> [Work to be completed] The required answer is every line of the data containing the word "brown".

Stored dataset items
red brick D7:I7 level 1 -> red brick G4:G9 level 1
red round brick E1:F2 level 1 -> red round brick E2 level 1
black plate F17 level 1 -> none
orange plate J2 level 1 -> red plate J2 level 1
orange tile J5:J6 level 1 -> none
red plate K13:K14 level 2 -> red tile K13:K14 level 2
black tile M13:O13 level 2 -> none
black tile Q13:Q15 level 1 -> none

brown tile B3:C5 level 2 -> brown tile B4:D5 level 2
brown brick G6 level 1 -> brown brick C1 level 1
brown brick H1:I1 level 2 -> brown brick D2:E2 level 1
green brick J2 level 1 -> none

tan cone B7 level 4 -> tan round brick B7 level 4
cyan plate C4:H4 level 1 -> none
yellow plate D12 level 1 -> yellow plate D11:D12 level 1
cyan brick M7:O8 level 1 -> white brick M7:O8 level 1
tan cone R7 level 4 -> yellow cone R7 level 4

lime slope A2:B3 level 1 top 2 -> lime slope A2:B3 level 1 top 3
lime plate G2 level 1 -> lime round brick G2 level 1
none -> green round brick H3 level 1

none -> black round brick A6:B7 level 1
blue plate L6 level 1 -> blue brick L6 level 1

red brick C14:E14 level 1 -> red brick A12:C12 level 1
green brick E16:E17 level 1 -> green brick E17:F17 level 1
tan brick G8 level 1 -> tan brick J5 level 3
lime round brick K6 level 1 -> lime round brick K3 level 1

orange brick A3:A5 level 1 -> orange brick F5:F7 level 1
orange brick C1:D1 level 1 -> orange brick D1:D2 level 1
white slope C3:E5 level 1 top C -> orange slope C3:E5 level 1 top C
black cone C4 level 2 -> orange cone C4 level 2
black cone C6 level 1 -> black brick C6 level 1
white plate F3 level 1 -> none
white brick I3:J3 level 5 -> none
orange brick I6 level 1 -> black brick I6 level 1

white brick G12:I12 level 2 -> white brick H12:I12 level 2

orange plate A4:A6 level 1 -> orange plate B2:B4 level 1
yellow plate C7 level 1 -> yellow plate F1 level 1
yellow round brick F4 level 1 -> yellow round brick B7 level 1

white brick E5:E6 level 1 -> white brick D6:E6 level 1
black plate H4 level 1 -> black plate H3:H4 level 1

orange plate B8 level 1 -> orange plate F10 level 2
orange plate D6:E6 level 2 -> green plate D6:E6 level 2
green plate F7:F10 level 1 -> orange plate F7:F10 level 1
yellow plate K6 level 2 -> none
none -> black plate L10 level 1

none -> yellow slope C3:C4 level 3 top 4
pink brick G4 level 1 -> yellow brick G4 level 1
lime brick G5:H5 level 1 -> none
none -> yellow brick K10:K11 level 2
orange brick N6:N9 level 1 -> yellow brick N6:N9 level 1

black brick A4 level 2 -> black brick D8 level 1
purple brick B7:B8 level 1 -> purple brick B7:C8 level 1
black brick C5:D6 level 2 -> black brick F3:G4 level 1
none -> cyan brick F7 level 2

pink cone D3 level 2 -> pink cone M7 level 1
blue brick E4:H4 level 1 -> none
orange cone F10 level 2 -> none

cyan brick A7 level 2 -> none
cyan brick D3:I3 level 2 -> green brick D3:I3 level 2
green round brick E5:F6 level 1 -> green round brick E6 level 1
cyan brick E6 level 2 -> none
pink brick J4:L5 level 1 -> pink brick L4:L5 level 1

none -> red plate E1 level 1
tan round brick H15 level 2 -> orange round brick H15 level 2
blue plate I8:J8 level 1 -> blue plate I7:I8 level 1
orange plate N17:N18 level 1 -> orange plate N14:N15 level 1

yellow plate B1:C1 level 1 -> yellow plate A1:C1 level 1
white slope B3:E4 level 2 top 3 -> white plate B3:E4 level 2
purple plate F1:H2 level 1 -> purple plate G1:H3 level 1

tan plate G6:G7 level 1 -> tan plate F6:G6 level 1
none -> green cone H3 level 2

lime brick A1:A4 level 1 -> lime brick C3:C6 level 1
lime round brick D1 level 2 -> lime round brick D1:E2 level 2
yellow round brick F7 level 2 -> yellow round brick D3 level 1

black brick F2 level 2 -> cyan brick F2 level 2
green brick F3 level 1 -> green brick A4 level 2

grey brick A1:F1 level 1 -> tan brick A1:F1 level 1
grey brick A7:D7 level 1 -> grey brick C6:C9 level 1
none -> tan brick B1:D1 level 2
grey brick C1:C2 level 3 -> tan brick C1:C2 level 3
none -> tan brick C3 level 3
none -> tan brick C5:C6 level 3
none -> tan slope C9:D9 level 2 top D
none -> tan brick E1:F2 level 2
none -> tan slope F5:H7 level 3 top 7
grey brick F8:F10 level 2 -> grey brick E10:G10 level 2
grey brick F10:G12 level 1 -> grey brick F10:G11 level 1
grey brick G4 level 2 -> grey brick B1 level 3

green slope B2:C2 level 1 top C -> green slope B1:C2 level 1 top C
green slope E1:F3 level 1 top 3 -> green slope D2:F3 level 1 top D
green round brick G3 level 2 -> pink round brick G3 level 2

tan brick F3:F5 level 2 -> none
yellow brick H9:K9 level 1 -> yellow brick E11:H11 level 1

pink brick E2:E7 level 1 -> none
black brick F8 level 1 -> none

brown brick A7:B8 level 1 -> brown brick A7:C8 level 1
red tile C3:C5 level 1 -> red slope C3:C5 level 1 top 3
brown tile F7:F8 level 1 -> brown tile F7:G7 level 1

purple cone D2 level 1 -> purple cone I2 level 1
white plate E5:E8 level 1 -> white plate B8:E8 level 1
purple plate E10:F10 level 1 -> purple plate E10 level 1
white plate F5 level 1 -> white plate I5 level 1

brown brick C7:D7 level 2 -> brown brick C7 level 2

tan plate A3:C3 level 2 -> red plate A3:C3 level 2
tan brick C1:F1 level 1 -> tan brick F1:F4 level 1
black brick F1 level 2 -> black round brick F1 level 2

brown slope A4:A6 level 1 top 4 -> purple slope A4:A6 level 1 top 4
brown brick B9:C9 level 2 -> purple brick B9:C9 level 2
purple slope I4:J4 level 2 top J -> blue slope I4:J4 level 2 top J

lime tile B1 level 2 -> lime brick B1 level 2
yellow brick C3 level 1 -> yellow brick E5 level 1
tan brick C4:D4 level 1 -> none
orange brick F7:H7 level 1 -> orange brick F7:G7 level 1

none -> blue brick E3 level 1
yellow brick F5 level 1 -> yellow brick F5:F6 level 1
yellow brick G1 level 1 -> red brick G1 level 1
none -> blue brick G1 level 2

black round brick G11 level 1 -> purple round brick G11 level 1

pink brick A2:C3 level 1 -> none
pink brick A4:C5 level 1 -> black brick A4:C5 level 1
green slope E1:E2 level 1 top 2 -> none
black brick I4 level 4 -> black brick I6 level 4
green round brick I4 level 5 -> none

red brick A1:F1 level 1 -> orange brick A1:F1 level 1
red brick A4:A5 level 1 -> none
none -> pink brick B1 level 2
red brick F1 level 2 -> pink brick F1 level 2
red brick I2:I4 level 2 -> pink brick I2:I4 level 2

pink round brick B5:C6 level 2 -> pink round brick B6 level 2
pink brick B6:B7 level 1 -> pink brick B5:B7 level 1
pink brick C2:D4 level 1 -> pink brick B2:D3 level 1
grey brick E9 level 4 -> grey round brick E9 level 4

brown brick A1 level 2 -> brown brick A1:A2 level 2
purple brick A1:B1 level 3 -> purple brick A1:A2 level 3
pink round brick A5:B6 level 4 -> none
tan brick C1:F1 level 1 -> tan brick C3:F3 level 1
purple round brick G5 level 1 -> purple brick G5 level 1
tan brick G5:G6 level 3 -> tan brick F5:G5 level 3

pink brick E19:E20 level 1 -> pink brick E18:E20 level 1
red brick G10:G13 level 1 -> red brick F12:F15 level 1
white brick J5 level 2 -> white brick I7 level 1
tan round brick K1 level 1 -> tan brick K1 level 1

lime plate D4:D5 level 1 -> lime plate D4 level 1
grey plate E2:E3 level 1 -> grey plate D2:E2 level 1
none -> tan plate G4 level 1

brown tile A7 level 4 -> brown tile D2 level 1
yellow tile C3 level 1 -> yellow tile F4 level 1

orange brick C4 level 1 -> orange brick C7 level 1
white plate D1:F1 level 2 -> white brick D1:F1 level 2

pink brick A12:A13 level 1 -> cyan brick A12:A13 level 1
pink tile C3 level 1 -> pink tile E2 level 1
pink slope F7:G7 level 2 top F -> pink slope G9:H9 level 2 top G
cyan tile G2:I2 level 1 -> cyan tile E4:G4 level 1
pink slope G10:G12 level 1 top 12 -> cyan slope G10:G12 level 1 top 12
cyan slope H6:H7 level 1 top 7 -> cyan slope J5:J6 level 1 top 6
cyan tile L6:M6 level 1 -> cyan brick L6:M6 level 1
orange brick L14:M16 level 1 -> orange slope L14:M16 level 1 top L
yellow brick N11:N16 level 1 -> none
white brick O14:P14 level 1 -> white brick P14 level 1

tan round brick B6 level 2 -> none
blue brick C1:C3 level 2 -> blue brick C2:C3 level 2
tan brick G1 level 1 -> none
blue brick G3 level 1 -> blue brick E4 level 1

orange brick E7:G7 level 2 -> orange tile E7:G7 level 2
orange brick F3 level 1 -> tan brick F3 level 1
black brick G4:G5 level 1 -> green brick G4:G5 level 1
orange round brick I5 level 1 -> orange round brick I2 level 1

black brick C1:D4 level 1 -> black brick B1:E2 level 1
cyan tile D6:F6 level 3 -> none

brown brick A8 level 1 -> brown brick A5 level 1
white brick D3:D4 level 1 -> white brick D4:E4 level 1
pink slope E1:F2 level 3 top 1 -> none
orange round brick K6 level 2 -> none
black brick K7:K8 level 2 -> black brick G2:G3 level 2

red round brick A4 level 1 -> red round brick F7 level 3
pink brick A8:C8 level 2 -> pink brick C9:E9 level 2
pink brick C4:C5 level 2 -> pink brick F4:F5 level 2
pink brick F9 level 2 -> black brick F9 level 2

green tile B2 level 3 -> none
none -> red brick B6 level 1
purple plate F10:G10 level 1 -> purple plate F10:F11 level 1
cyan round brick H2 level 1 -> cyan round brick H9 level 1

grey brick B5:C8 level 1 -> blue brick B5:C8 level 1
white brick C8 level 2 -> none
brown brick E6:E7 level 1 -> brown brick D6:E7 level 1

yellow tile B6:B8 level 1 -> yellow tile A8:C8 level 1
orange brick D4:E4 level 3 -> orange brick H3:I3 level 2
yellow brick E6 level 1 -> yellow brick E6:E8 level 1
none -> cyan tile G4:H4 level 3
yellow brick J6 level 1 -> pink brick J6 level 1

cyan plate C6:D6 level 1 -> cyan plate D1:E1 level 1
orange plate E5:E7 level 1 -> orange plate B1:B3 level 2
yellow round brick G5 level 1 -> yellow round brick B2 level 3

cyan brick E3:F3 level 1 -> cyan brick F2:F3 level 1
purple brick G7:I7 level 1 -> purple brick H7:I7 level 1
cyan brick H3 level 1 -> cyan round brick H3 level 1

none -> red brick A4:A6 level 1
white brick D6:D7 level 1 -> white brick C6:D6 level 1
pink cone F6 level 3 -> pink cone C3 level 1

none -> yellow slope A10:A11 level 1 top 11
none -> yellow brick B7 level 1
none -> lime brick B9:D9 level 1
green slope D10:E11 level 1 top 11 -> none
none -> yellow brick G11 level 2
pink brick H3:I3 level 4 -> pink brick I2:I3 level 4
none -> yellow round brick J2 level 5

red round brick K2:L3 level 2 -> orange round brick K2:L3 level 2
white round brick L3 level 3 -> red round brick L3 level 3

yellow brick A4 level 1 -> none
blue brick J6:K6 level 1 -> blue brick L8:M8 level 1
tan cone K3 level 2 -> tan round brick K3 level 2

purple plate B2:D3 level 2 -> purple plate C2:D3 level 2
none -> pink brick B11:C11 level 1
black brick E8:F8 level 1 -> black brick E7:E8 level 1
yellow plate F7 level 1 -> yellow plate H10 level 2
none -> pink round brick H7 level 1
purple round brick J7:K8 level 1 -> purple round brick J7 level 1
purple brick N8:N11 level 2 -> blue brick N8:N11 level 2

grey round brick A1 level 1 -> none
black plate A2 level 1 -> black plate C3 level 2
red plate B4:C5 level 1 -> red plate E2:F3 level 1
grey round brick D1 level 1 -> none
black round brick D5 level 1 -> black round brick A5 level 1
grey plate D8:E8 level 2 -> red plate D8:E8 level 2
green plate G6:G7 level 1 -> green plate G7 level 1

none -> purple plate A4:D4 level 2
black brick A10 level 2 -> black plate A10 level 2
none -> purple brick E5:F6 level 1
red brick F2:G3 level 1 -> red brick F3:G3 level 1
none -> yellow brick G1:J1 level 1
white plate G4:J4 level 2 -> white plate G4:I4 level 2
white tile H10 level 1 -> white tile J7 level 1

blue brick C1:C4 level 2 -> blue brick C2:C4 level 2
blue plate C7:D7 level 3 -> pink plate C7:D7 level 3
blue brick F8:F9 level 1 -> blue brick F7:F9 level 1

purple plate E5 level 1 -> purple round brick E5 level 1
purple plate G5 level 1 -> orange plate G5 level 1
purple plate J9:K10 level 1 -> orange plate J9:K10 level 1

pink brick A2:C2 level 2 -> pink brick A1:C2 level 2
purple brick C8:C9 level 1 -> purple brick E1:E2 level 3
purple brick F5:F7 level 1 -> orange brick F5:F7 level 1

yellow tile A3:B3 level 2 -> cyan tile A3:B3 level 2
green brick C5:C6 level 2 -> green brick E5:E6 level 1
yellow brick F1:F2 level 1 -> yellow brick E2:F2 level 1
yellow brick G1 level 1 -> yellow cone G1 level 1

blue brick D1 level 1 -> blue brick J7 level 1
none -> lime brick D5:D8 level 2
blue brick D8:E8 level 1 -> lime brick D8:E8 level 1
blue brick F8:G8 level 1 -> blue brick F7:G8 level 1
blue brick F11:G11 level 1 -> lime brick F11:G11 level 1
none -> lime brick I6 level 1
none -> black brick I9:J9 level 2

> [Output]
brown tile B3:C5 level 2 -> brown tile B4:D5 level 2
brown brick G6 level 1 -> brown brick C1 level 1
brown brick H1:I1 level 2 -> brown brick D2:E2 level 1
brown brick A7:B8 level 1 -> brown brick A7:C8 level 1
brown tile F7:F8 level 1 -> brown tile F7:G7 level 1
brown brick C7:D7 level 2 -> brown brick C7 level 2
brown slope A4:A6 level 1 top 4 -> purple slope A4:A6 level 1 top 4
brown brick B9:C9 level 2 -> purple brick B9:C9 level 2
brown brick A1 level 2 -> brown brick A1:A2 level 2
brown tile A7 level 4 -> brown tile D2 level 1
brown brick A8 level 1 -> brown brick A5 level 1
brown brick E6:E7 level 1 -> brown brick D6:E7 level 1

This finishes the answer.